→ Task:
Output each line of the data word for word, from the first through the line that holds "turquoise spoon: 1 -> 0", and leave off whatever follows.

(Records from a dataset)

★ ★ ★ ★

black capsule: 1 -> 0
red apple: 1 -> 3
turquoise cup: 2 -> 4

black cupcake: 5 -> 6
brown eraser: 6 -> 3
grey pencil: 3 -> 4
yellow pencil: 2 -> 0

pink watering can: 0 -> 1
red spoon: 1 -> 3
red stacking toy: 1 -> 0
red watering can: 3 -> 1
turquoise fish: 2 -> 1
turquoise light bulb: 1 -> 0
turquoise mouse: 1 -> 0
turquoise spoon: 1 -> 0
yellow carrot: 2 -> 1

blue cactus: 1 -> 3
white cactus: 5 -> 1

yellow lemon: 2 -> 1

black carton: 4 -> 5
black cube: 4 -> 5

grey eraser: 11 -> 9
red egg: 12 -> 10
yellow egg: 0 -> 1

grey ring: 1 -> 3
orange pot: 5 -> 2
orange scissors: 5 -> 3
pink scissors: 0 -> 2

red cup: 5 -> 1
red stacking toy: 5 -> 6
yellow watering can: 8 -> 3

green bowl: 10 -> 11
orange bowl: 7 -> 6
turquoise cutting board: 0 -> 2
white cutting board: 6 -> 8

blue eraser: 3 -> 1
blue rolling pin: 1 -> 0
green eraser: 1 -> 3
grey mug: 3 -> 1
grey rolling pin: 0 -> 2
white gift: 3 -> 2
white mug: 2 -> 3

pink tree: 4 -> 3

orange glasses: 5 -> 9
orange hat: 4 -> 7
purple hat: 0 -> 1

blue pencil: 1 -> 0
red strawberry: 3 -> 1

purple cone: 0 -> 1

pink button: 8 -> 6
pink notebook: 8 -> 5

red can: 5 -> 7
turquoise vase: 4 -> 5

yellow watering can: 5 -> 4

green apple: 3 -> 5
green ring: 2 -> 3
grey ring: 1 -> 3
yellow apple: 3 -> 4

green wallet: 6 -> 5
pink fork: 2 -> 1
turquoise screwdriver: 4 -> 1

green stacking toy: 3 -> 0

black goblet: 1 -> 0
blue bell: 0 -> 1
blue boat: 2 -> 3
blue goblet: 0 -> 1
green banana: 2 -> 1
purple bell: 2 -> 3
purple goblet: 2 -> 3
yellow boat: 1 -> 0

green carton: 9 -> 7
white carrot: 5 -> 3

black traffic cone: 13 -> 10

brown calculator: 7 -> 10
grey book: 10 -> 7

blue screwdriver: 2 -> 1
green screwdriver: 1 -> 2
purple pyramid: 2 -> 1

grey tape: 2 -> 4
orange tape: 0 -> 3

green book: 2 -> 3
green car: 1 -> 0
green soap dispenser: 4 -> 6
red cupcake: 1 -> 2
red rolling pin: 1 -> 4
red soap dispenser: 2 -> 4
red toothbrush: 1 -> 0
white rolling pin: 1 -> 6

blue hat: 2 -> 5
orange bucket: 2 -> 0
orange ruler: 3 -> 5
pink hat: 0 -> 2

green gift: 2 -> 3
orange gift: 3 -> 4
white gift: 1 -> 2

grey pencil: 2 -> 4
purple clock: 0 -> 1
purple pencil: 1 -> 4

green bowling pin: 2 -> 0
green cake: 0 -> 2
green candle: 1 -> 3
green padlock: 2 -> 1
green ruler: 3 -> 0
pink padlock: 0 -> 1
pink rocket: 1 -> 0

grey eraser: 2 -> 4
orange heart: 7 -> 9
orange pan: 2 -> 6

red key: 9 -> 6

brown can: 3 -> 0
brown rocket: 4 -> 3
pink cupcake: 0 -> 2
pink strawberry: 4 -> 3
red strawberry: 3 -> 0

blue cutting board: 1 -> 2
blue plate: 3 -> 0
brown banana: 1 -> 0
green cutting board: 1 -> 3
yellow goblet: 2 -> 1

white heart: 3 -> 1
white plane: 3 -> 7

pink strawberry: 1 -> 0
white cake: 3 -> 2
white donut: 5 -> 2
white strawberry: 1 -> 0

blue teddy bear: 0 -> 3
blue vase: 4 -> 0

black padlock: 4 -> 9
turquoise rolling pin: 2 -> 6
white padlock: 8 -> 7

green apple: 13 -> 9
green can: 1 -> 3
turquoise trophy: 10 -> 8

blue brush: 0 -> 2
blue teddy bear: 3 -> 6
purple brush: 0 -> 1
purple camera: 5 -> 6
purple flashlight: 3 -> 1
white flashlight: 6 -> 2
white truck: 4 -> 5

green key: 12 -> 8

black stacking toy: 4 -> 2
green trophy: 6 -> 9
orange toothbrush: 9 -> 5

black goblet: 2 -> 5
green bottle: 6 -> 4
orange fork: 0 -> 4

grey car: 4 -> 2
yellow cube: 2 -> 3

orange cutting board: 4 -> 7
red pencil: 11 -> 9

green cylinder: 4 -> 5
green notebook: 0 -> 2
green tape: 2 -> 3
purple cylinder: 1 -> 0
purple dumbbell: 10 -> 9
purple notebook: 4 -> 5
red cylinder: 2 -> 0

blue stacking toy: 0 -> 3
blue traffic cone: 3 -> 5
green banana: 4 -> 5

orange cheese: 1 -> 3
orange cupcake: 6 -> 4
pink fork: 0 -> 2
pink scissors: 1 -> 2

★ ★ ★ ★

→ Solution for this task:
black capsule: 1 -> 0
red apple: 1 -> 3
turquoise cup: 2 -> 4

black cupcake: 5 -> 6
brown eraser: 6 -> 3
grey pencil: 3 -> 4
yellow pencil: 2 -> 0

pink watering can: 0 -> 1
red spoon: 1 -> 3
red stacking toy: 1 -> 0
red watering can: 3 -> 1
turquoise fish: 2 -> 1
turquoise light bulb: 1 -> 0
turquoise mouse: 1 -> 0
turquoise spoon: 1 -> 0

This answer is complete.